=== What is needed ===
Go through the entries, filter for the word "XNOR", and copy every line that has it.

..............................

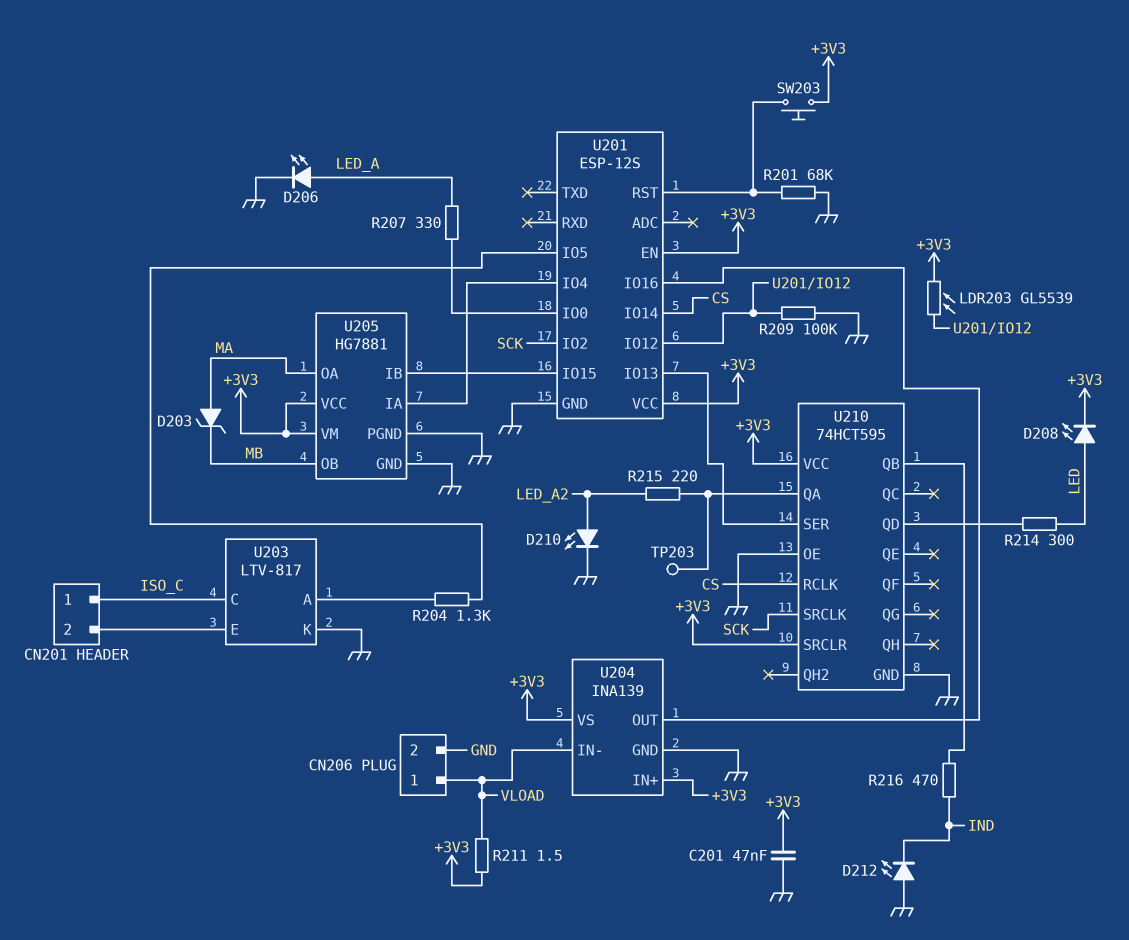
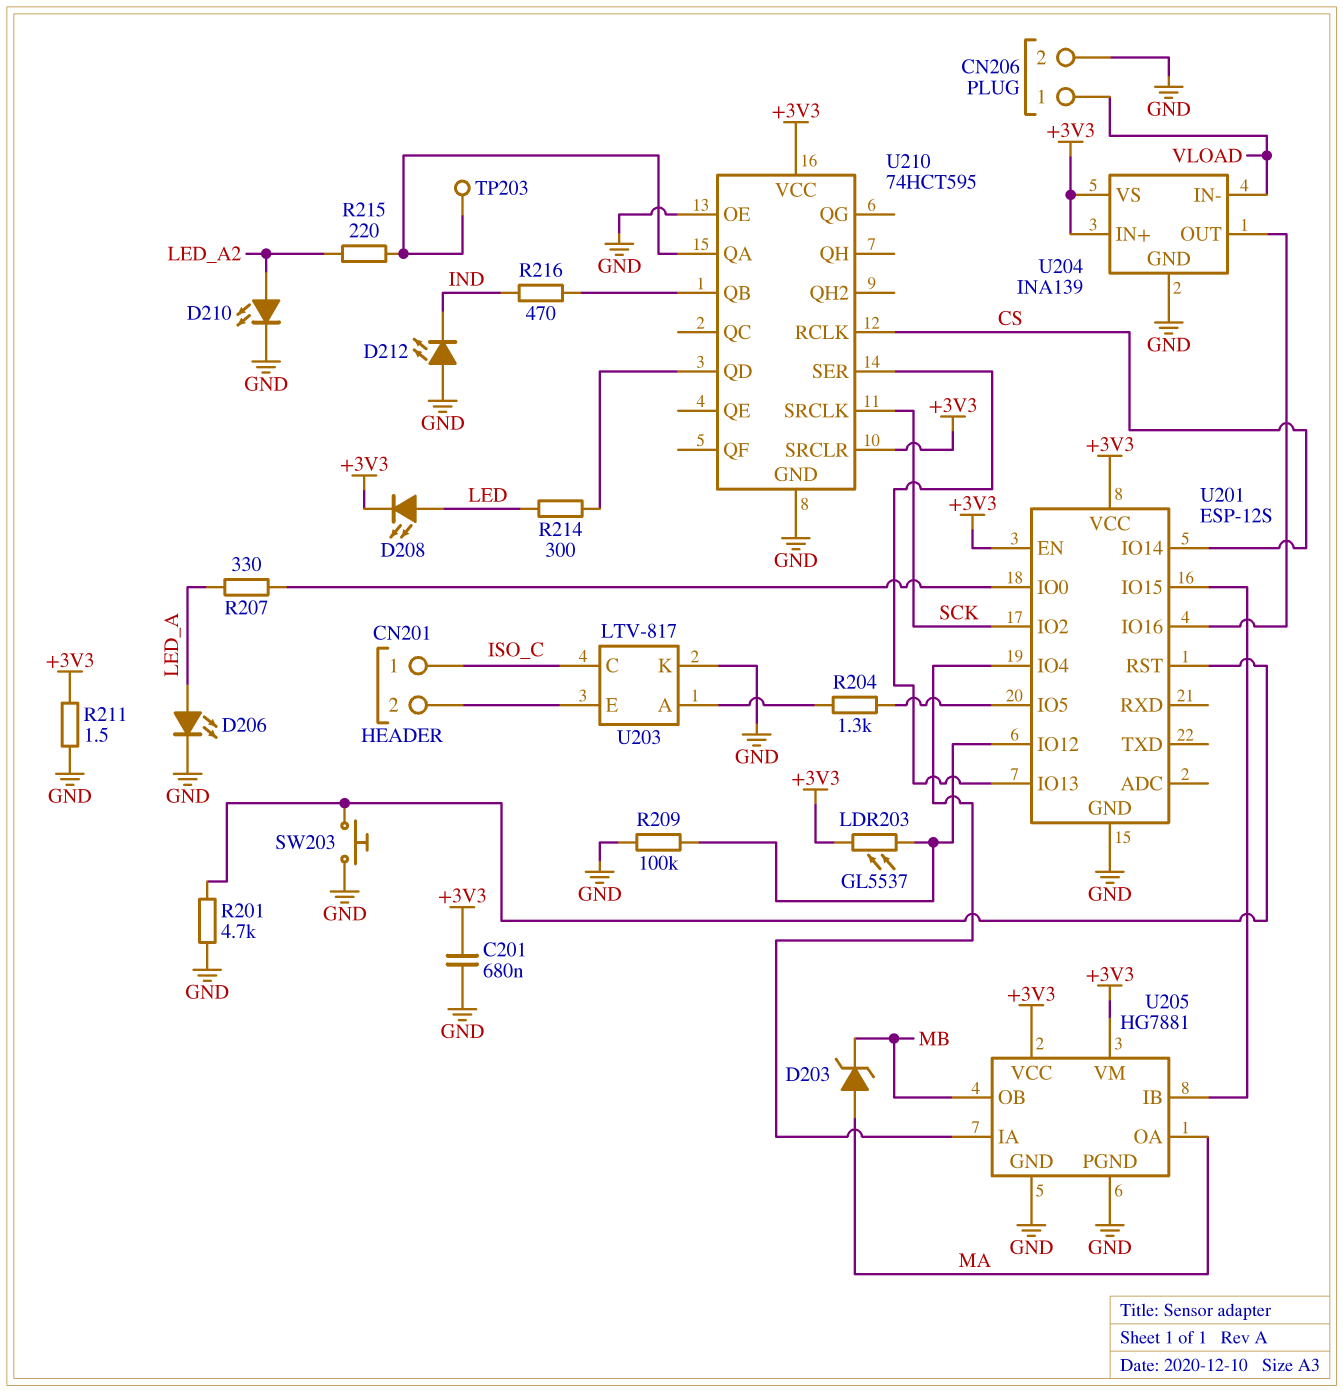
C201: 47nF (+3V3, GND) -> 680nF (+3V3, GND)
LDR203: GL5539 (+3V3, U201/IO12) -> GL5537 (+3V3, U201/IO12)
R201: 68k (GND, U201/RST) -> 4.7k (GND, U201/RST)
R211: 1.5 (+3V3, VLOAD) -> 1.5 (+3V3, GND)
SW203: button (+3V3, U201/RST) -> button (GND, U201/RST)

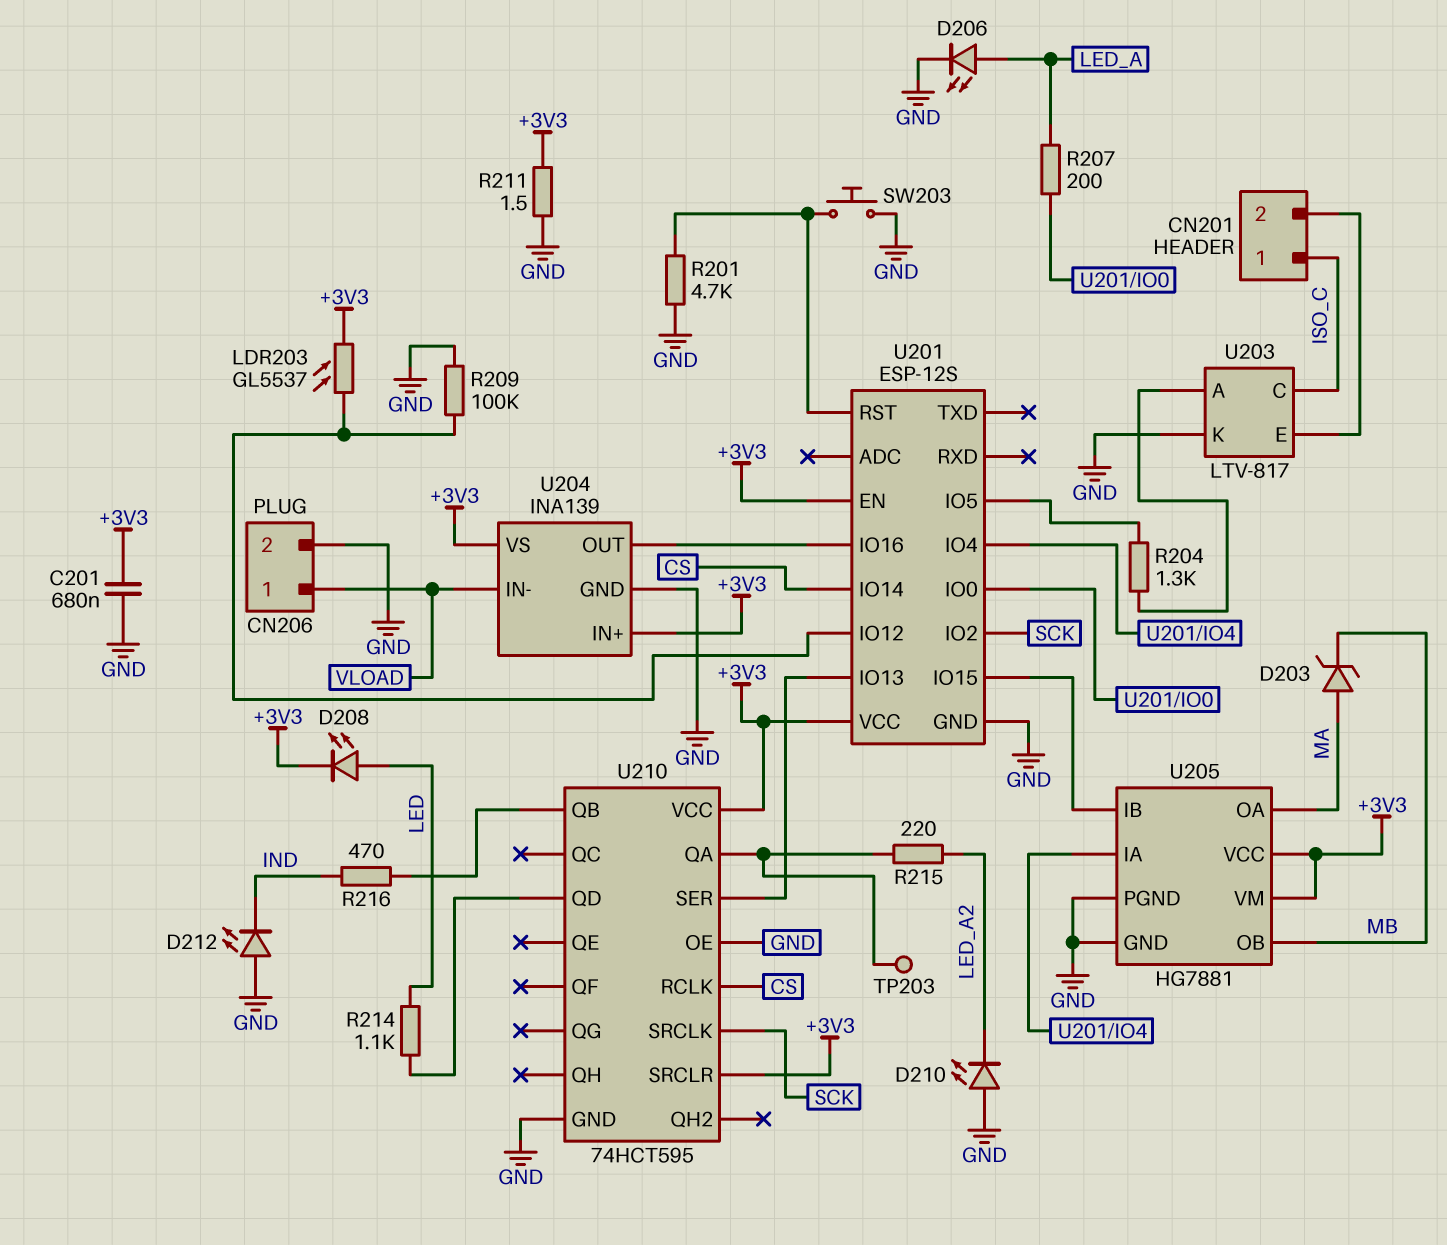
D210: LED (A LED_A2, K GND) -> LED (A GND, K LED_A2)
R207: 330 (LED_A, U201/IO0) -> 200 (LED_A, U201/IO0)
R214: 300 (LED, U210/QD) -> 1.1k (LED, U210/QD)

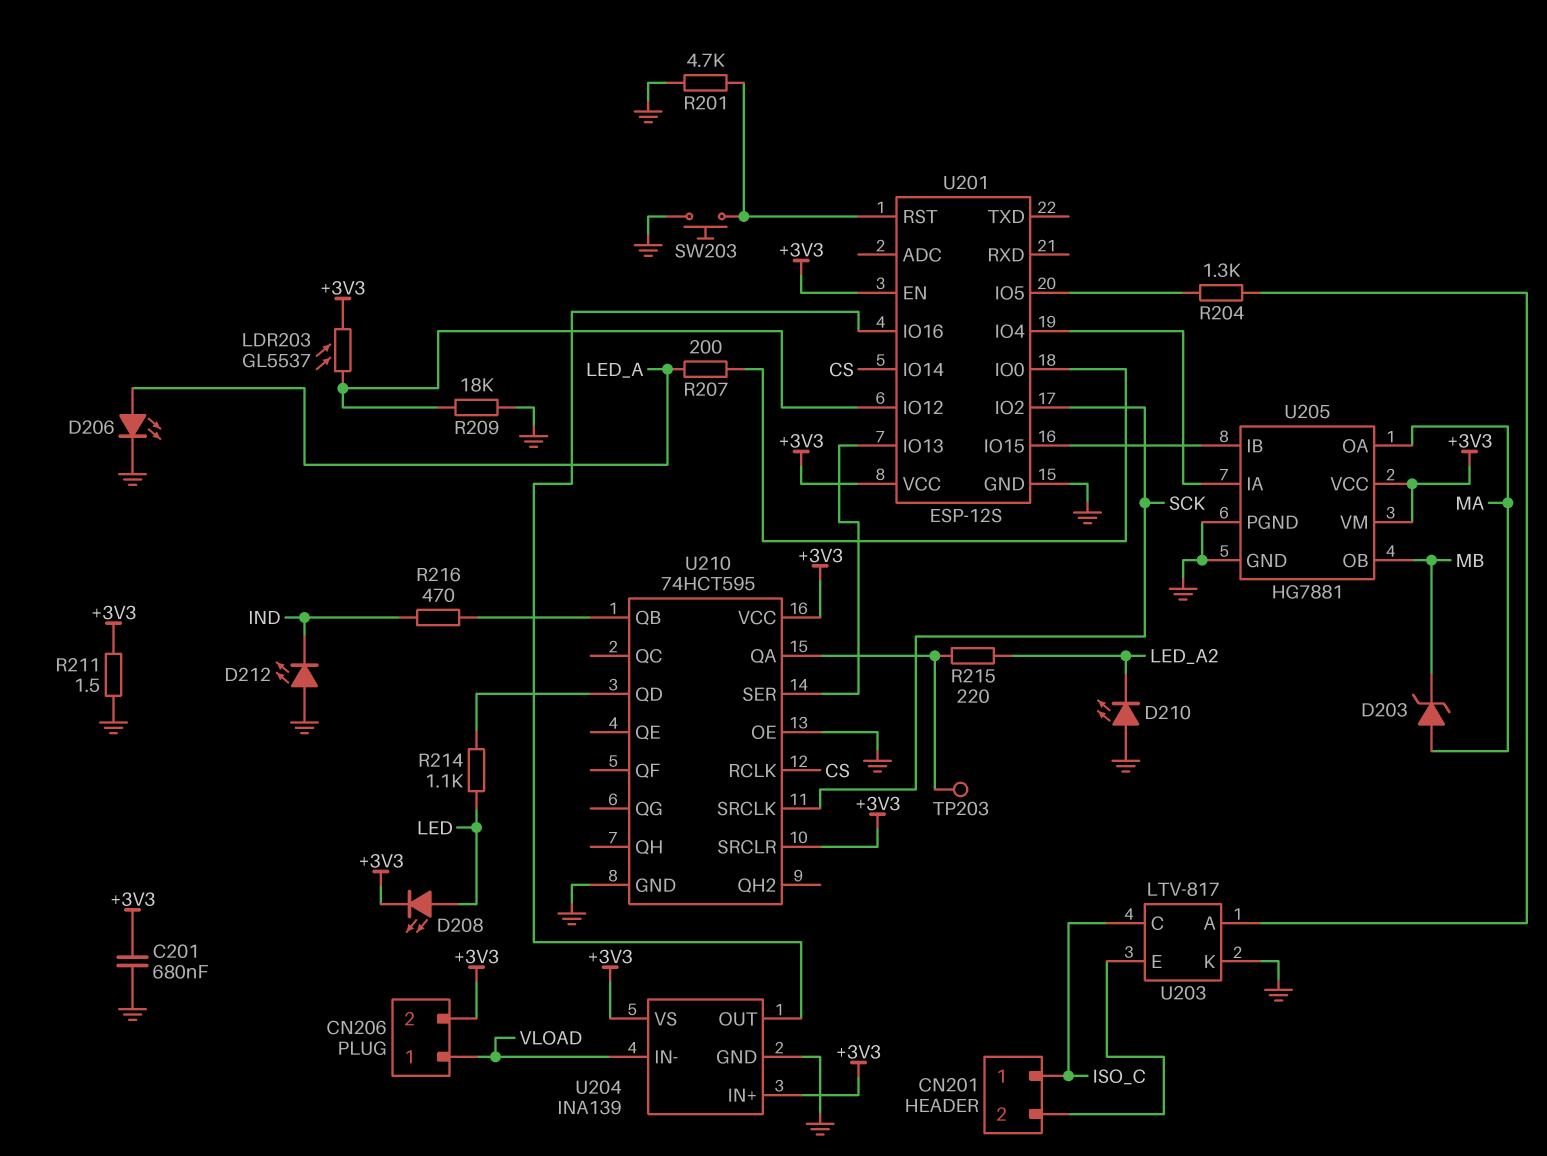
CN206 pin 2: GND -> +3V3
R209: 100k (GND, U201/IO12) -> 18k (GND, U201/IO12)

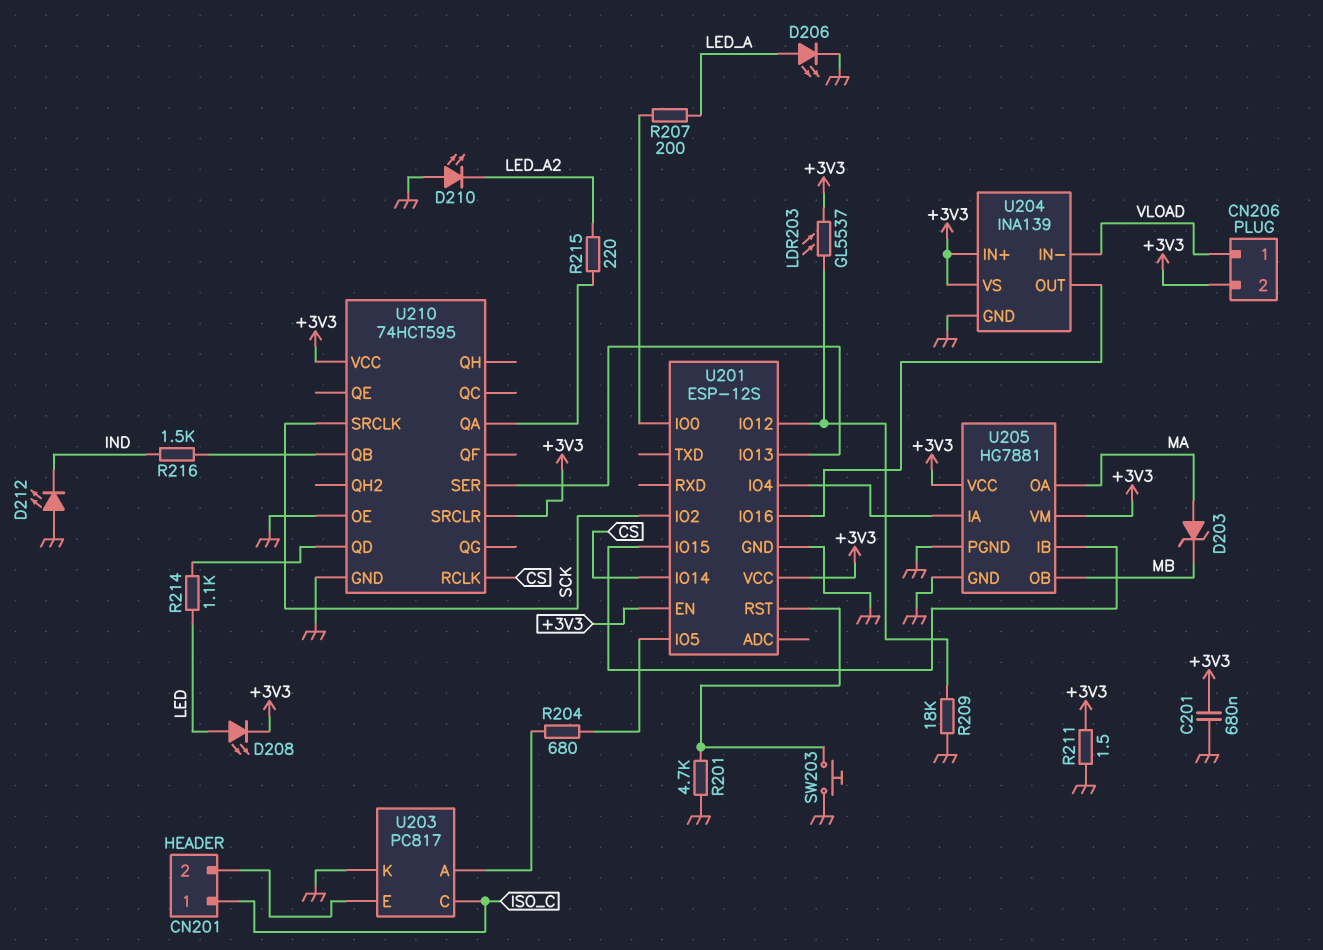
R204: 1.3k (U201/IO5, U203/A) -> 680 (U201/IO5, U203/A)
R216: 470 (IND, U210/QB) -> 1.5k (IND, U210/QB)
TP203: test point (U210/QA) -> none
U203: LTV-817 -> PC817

..............................

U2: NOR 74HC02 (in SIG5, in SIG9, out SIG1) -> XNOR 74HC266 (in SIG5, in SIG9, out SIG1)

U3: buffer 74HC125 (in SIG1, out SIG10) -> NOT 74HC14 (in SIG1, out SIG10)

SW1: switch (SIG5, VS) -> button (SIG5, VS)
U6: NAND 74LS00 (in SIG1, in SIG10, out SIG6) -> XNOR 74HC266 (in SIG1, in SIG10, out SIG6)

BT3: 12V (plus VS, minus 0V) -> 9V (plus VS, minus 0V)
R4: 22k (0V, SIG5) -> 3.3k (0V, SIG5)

..............................

=== Response box ===
U2: NOR 74HC02 (in SIG5, in SIG9, out SIG1) -> XNOR 74HC266 (in SIG5, in SIG9, out SIG1)
U6: NAND 74LS00 (in SIG1, in SIG10, out SIG6) -> XNOR 74HC266 (in SIG1, in SIG10, out SIG6)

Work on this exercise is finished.